EXERCISE PROMPT → Read the data and repeat it in full, exactly.

INPUT →
******

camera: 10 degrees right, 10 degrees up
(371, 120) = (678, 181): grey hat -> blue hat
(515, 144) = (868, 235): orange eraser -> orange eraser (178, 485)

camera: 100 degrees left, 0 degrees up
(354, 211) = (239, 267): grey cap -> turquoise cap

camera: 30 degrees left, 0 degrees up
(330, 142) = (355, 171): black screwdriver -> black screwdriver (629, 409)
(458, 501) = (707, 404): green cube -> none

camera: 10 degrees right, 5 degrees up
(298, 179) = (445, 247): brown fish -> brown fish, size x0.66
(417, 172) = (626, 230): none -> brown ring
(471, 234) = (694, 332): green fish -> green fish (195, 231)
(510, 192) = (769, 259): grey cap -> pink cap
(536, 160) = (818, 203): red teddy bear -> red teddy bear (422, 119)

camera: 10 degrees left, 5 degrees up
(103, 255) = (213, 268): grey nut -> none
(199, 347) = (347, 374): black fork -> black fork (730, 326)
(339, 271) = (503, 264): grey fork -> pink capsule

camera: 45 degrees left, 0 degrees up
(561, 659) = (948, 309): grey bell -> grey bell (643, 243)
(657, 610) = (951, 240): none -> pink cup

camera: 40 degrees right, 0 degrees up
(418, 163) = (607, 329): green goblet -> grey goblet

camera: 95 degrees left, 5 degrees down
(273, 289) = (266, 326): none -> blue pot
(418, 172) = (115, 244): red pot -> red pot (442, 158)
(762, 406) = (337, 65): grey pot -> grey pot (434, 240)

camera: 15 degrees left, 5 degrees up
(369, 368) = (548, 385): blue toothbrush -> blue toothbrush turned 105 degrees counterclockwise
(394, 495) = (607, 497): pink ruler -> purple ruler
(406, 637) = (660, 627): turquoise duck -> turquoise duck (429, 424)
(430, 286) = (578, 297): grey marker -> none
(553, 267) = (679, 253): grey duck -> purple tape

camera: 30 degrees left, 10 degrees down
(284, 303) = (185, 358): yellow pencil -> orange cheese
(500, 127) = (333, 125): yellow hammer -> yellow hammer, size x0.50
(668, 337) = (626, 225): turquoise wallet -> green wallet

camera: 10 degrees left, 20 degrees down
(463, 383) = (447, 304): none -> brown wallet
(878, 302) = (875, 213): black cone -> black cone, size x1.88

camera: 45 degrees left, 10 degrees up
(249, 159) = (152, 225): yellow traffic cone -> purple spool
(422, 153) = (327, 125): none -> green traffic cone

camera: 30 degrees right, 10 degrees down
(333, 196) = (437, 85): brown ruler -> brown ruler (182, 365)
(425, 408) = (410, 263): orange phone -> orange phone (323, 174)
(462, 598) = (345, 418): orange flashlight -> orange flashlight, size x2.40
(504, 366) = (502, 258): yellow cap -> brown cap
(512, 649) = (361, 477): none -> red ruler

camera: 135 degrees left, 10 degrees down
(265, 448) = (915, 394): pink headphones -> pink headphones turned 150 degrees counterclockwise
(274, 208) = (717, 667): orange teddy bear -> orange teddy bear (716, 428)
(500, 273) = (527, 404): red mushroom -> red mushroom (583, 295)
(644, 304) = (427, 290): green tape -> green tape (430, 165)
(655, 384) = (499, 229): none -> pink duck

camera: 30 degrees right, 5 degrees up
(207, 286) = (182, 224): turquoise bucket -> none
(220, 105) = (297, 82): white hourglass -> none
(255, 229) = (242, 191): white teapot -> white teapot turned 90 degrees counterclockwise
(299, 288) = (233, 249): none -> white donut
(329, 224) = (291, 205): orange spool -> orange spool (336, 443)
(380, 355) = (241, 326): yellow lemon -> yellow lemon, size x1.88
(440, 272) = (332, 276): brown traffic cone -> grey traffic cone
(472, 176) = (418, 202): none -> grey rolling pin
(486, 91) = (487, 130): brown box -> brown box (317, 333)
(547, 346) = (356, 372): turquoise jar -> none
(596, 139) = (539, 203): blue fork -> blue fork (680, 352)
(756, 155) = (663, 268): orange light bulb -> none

******

SOLUTION TO THIS EXERCISE →
camera: 10 degrees right, 10 degrees up
(371, 120) = (678, 181): grey hat -> blue hat
(515, 144) = (868, 235): orange eraser -> orange eraser (178, 485)

camera: 100 degrees left, 0 degrees up
(354, 211) = (239, 267): grey cap -> turquoise cap

camera: 30 degrees left, 0 degrees up
(330, 142) = (355, 171): black screwdriver -> black screwdriver (629, 409)
(458, 501) = (707, 404): green cube -> none

camera: 10 degrees right, 5 degrees up
(298, 179) = (445, 247): brown fish -> brown fish, size x0.66
(417, 172) = (626, 230): none -> brown ring
(471, 234) = (694, 332): green fish -> green fish (195, 231)
(510, 192) = (769, 259): grey cap -> pink cap
(536, 160) = (818, 203): red teddy bear -> red teddy bear (422, 119)

camera: 10 degrees left, 5 degrees up
(103, 255) = (213, 268): grey nut -> none
(199, 347) = (347, 374): black fork -> black fork (730, 326)
(339, 271) = (503, 264): grey fork -> pink capsule

camera: 45 degrees left, 0 degrees up
(561, 659) = (948, 309): grey bell -> grey bell (643, 243)
(657, 610) = (951, 240): none -> pink cup

camera: 40 degrees right, 0 degrees up
(418, 163) = (607, 329): green goblet -> grey goblet

camera: 95 degrees left, 5 degrees down
(273, 289) = (266, 326): none -> blue pot
(418, 172) = (115, 244): red pot -> red pot (442, 158)
(762, 406) = (337, 65): grey pot -> grey pot (434, 240)

camera: 15 degrees left, 5 degrees up
(369, 368) = (548, 385): blue toothbrush -> blue toothbrush turned 105 degrees counterclockwise
(394, 495) = (607, 497): pink ruler -> purple ruler
(406, 637) = (660, 627): turquoise duck -> turquoise duck (429, 424)
(430, 286) = (578, 297): grey marker -> none
(553, 267) = (679, 253): grey duck -> purple tape

camera: 30 degrees left, 10 degrees down
(284, 303) = (185, 358): yellow pencil -> orange cheese
(500, 127) = (333, 125): yellow hammer -> yellow hammer, size x0.50
(668, 337) = (626, 225): turquoise wallet -> green wallet

camera: 10 degrees left, 20 degrees down
(463, 383) = (447, 304): none -> brown wallet
(878, 302) = (875, 213): black cone -> black cone, size x1.88

camera: 45 degrees left, 10 degrees up
(249, 159) = (152, 225): yellow traffic cone -> purple spool
(422, 153) = (327, 125): none -> green traffic cone

camera: 30 degrees right, 10 degrees down
(333, 196) = (437, 85): brown ruler -> brown ruler (182, 365)
(425, 408) = (410, 263): orange phone -> orange phone (323, 174)
(462, 598) = (345, 418): orange flashlight -> orange flashlight, size x2.40
(504, 366) = (502, 258): yellow cap -> brown cap
(512, 649) = (361, 477): none -> red ruler

camera: 135 degrees left, 10 degrees down
(265, 448) = (915, 394): pink headphones -> pink headphones turned 150 degrees counterclockwise
(274, 208) = (717, 667): orange teddy bear -> orange teddy bear (716, 428)
(500, 273) = (527, 404): red mushroom -> red mushroom (583, 295)
(644, 304) = (427, 290): green tape -> green tape (430, 165)
(655, 384) = (499, 229): none -> pink duck

camera: 30 degrees right, 5 degrees up
(207, 286) = (182, 224): turquoise bucket -> none
(220, 105) = (297, 82): white hourglass -> none
(255, 229) = (242, 191): white teapot -> white teapot turned 90 degrees counterclockwise
(299, 288) = (233, 249): none -> white donut
(329, 224) = (291, 205): orange spool -> orange spool (336, 443)
(380, 355) = (241, 326): yellow lemon -> yellow lemon, size x1.88
(440, 272) = (332, 276): brown traffic cone -> grey traffic cone
(472, 176) = (418, 202): none -> grey rolling pin
(486, 91) = (487, 130): brown box -> brown box (317, 333)
(547, 346) = (356, 372): turquoise jar -> none
(596, 139) = (539, 203): blue fork -> blue fork (680, 352)
(756, 155) = (663, 268): orange light bulb -> none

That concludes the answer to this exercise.